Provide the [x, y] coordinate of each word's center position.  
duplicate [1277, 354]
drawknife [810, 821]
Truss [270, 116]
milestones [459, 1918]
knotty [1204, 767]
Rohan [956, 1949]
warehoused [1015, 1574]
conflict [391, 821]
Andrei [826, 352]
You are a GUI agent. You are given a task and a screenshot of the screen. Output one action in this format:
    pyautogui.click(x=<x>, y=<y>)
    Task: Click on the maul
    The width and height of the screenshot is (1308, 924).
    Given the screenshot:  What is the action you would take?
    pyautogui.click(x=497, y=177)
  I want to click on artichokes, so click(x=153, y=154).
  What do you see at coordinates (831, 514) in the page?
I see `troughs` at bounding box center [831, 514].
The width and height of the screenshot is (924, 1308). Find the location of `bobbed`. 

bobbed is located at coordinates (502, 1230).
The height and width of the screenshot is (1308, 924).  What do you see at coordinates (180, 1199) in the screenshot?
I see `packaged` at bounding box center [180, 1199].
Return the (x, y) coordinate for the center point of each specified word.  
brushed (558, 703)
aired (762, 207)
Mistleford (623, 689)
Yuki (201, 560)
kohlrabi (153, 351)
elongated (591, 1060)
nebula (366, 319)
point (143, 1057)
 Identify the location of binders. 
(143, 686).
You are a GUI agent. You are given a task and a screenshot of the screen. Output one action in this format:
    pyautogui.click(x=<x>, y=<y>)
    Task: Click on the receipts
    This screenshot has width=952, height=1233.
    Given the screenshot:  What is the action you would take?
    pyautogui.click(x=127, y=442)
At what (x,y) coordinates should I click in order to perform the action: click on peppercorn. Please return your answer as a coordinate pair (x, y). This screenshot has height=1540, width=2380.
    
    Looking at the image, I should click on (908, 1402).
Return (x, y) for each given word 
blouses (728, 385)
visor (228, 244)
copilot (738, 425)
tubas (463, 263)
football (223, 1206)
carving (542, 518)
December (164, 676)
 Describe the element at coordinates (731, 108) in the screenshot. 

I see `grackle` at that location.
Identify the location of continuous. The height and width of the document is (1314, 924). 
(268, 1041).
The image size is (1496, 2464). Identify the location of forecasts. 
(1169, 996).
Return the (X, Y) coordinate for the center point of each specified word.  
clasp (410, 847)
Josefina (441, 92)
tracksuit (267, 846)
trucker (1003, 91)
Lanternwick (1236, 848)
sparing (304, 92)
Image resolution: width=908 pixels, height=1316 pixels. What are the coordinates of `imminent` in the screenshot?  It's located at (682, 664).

▶ _Problem details_:
Can you copy all the items above word for word, keeping every line and its order unchanged?

▶ _Solution to the problem_:
Provide the [x, y] coordinate of each word's center position.  
duplicate [1277, 354]
drawknife [810, 821]
Truss [270, 116]
milestones [459, 1918]
knotty [1204, 767]
Rohan [956, 1949]
warehoused [1015, 1574]
conflict [391, 821]
Andrei [826, 352]
You are a GUI agent. You are given a task and a screenshot of the screen. Output one action in this format:
    pyautogui.click(x=<x>, y=<y>)
    Task: Click on the maul
    The width and height of the screenshot is (1308, 924).
    Given the screenshot:  What is the action you would take?
    pyautogui.click(x=497, y=177)
  I want to click on artichokes, so click(x=153, y=154).
  What do you see at coordinates (831, 514) in the page?
I see `troughs` at bounding box center [831, 514].
The width and height of the screenshot is (924, 1308). Find the location of `bobbed`. 

bobbed is located at coordinates (502, 1230).
The height and width of the screenshot is (1308, 924).  What do you see at coordinates (180, 1199) in the screenshot?
I see `packaged` at bounding box center [180, 1199].
Return the (x, y) coordinate for the center point of each specified word.  
brushed (558, 703)
aired (762, 207)
Mistleford (623, 689)
Yuki (201, 560)
kohlrabi (153, 351)
elongated (591, 1060)
nebula (366, 319)
point (143, 1057)
 Identify the location of binders. 
(143, 686).
You are a GUI agent. You are given a task and a screenshot of the screen. Output one action in this format:
    pyautogui.click(x=<x>, y=<y>)
    Task: Click on the receipts
    This screenshot has width=952, height=1233.
    Given the screenshot:  What is the action you would take?
    pyautogui.click(x=127, y=442)
At what (x,y) coordinates should I click in order to perform the action: click on peppercorn. Please return your answer as a coordinate pair (x, y). This screenshot has height=1540, width=2380.
    
    Looking at the image, I should click on (908, 1402).
Return (x, y) for each given word 
blouses (728, 385)
visor (228, 244)
copilot (738, 425)
tubas (463, 263)
football (223, 1206)
carving (542, 518)
December (164, 676)
 Describe the element at coordinates (731, 108) in the screenshot. 

I see `grackle` at that location.
Identify the location of continuous. The height and width of the document is (1314, 924). 
(268, 1041).
The image size is (1496, 2464). Identify the location of forecasts. 
(1169, 996).
Return the (X, Y) coordinate for the center point of each specified word.  
clasp (410, 847)
Josefina (441, 92)
tracksuit (267, 846)
trucker (1003, 91)
Lanternwick (1236, 848)
sparing (304, 92)
Image resolution: width=908 pixels, height=1316 pixels. What are the coordinates of `imminent` in the screenshot?  It's located at (682, 664).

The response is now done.